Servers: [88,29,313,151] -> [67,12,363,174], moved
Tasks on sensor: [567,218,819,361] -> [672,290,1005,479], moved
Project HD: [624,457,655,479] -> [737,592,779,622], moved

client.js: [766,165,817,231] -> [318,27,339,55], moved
──────
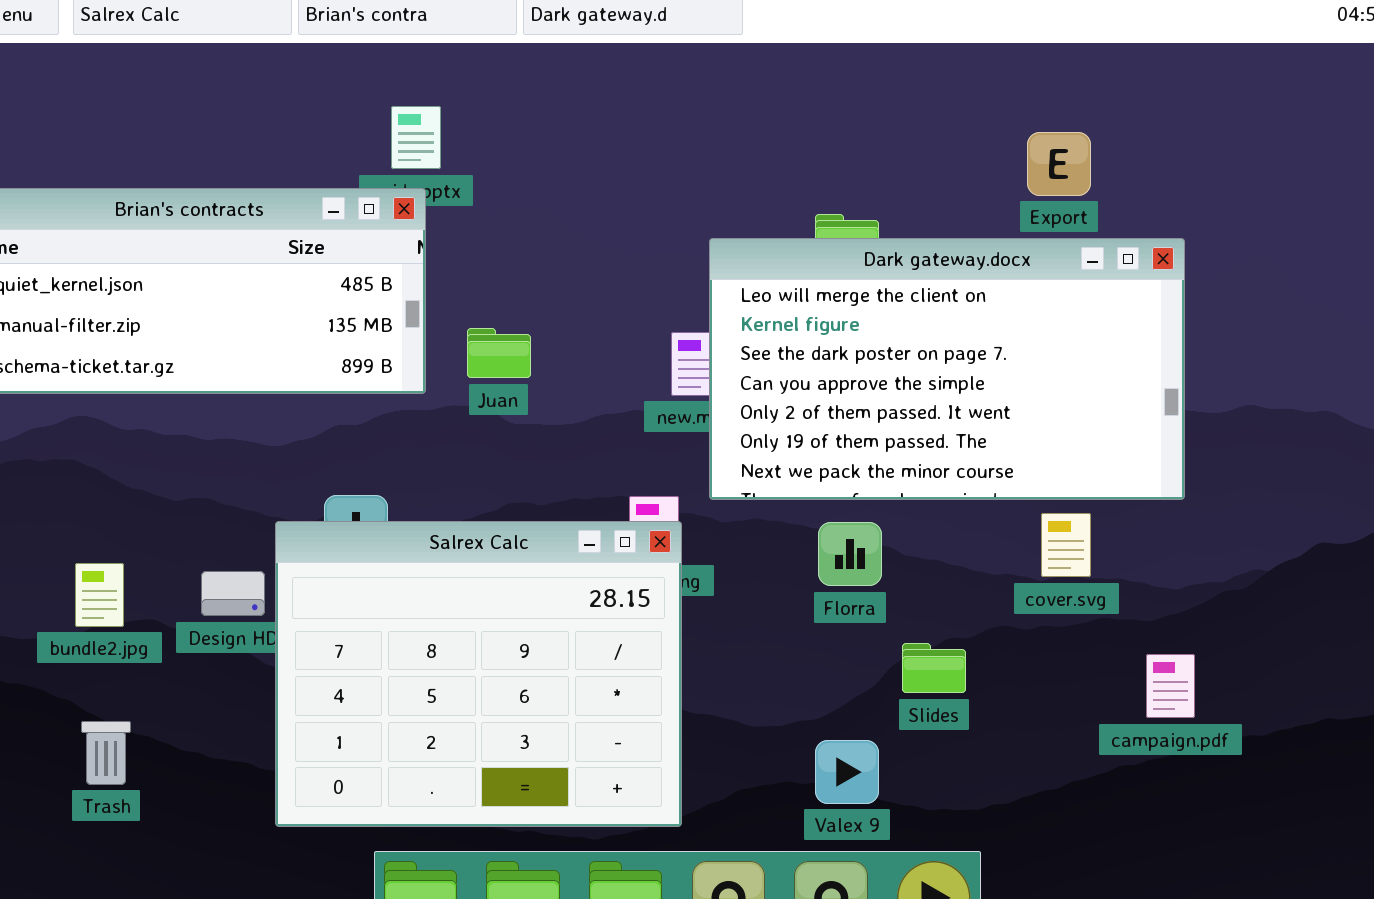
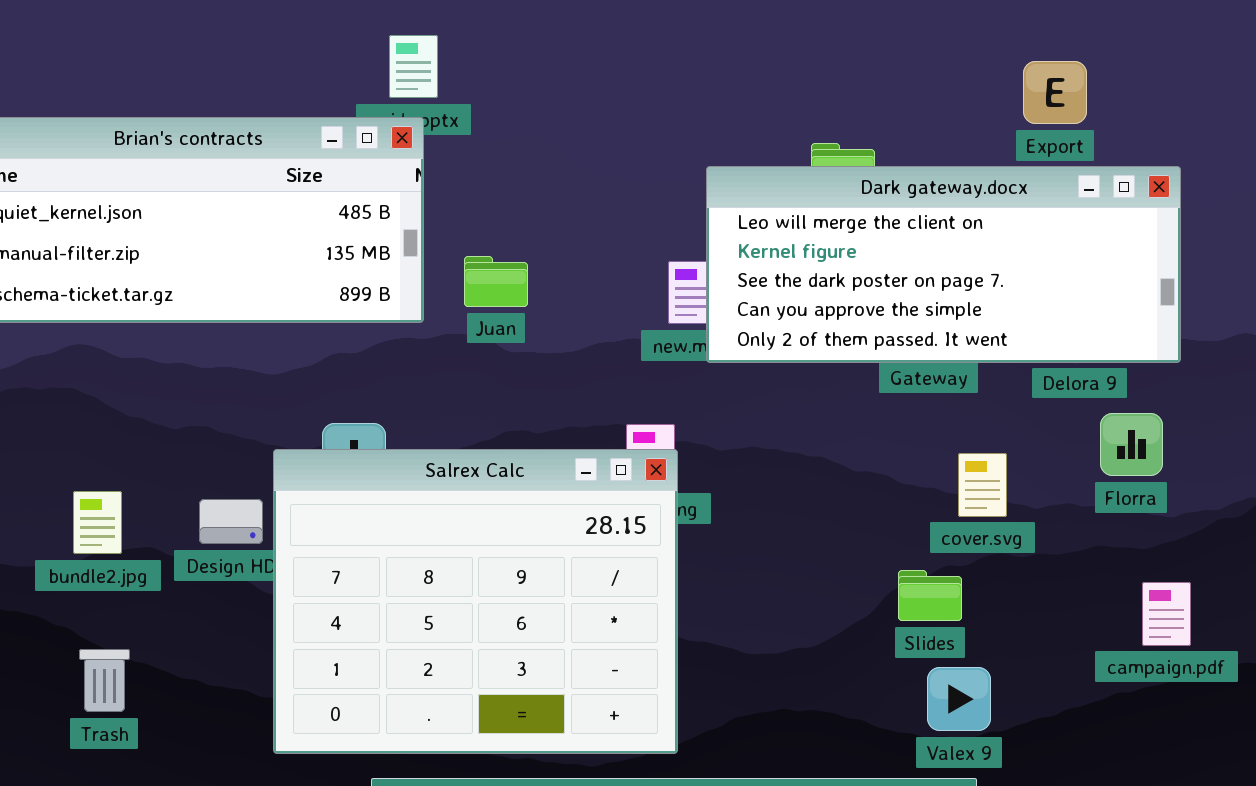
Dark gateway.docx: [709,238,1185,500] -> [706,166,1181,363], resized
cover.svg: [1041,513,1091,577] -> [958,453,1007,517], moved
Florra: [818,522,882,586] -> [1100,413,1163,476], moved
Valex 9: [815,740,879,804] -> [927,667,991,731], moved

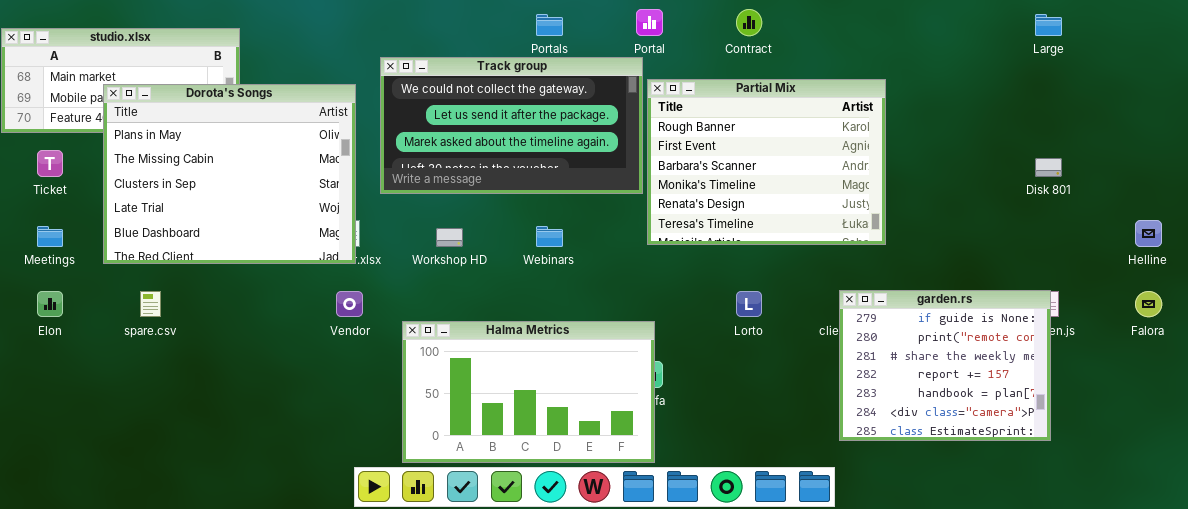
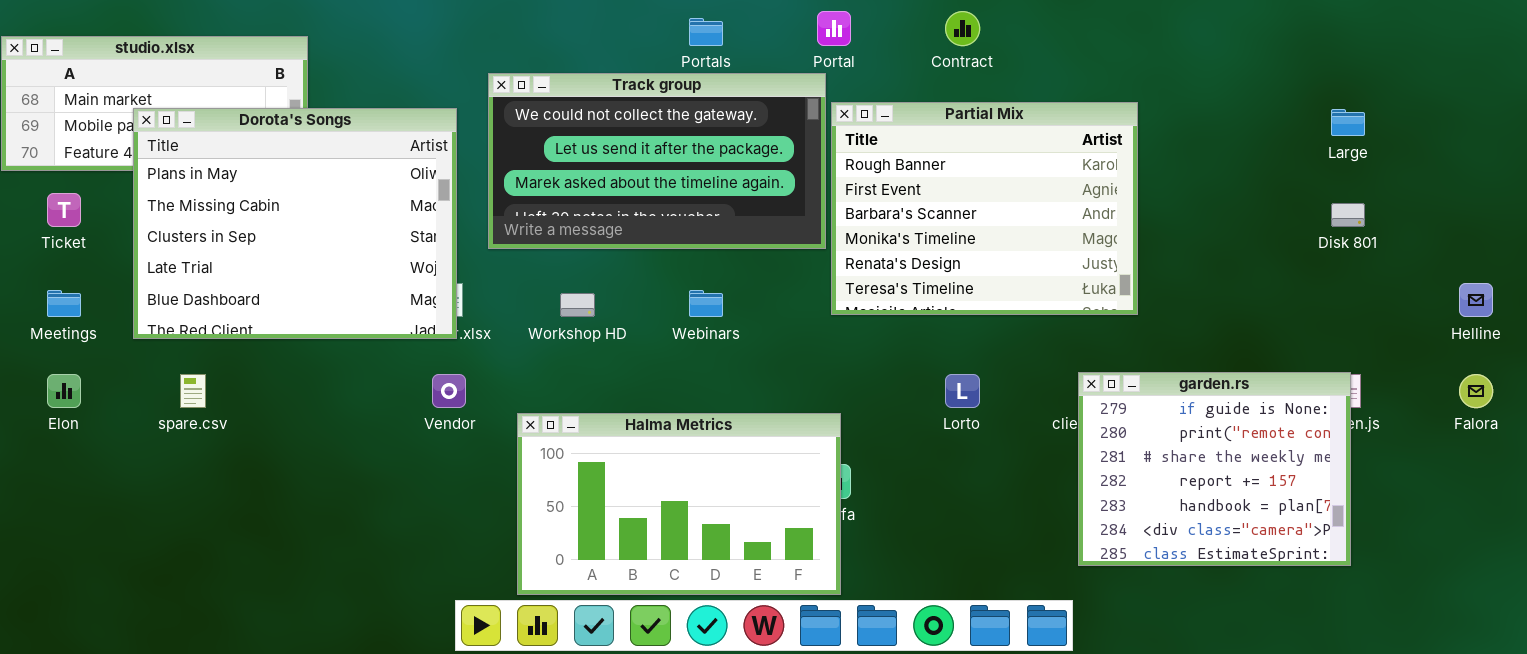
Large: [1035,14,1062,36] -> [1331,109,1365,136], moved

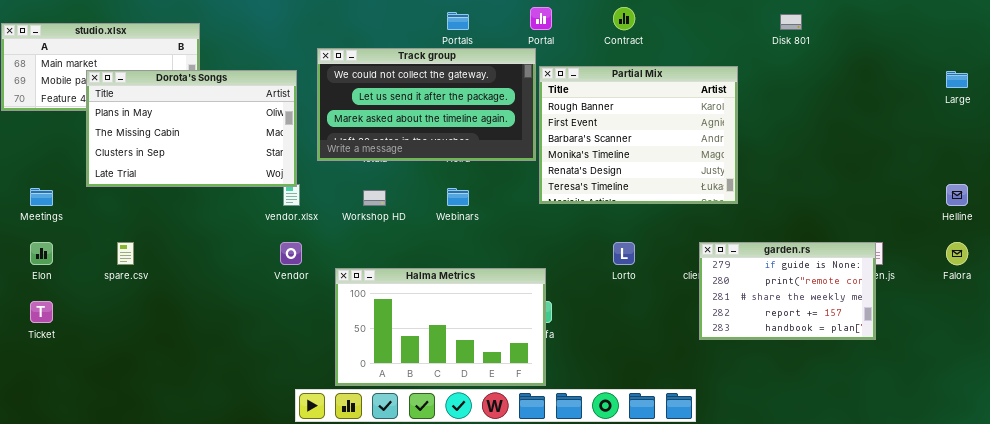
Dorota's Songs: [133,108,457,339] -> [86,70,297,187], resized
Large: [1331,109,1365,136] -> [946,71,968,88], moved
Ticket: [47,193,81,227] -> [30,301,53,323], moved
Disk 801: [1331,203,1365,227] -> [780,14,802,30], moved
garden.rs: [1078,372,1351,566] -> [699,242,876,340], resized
──────
## Assigned task
Only the lines holding "Large" are wanted, so copy each of them from the material.

## Your solution
Large: [1035,14,1062,36] -> [1331,109,1365,136], moved
Large: [1331,109,1365,136] -> [946,71,968,88], moved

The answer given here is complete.